*** Input data Section Begins ***

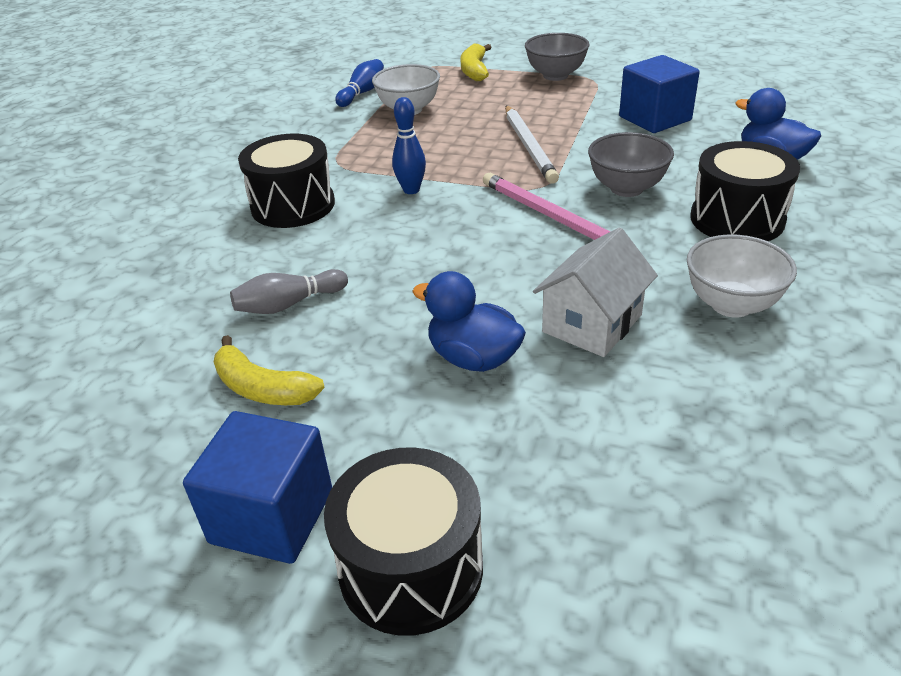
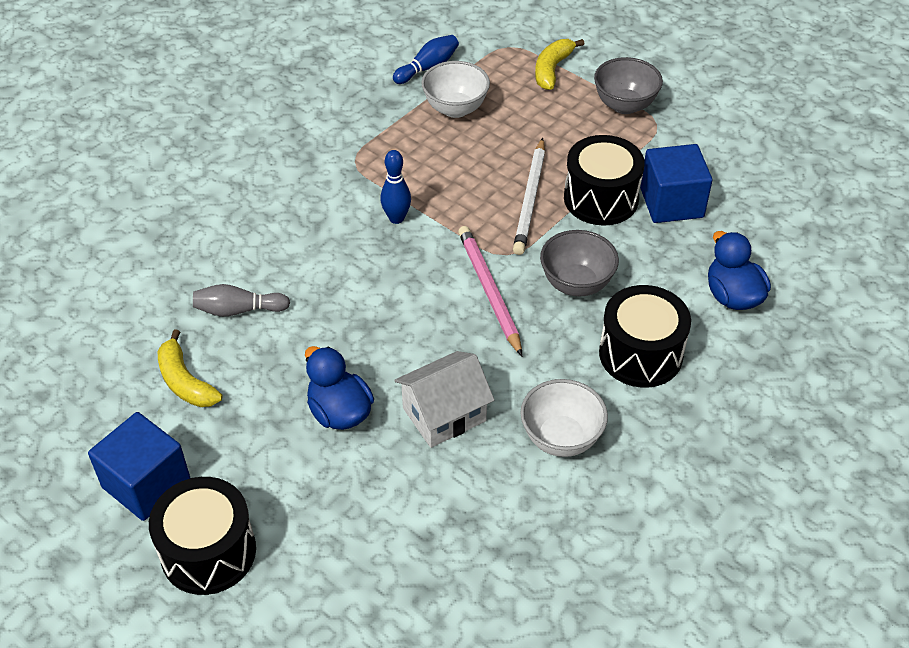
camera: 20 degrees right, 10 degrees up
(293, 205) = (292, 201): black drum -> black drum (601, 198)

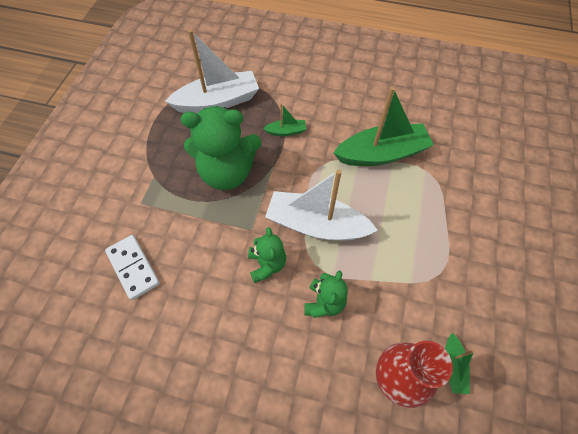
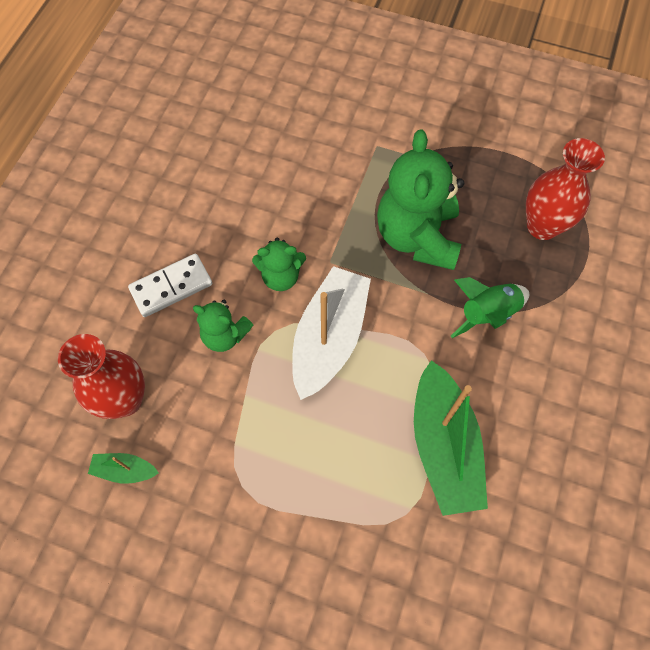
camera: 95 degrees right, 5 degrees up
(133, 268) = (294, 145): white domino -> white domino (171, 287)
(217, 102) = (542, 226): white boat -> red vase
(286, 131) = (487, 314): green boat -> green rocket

*** Input data Section Ends ***
*** Input data Section Begins ***

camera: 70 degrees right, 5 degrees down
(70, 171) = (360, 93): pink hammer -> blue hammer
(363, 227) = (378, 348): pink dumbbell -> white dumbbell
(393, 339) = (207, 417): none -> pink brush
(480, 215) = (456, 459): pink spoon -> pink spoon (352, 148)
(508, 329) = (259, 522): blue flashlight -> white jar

*** Input data Section Ends ***

Print the line above containing "camera: 20 degrees right, 10 degrees up", the line containing "(286, 131) = (487, 314): green", and everything between them, exactly as written. Pictures stay out.

camera: 20 degrees right, 10 degrees up
(293, 205) = (292, 201): black drum -> black drum (601, 198)

camera: 95 degrees right, 5 degrees up
(133, 268) = (294, 145): white domino -> white domino (171, 287)
(217, 102) = (542, 226): white boat -> red vase
(286, 131) = (487, 314): green boat -> green rocket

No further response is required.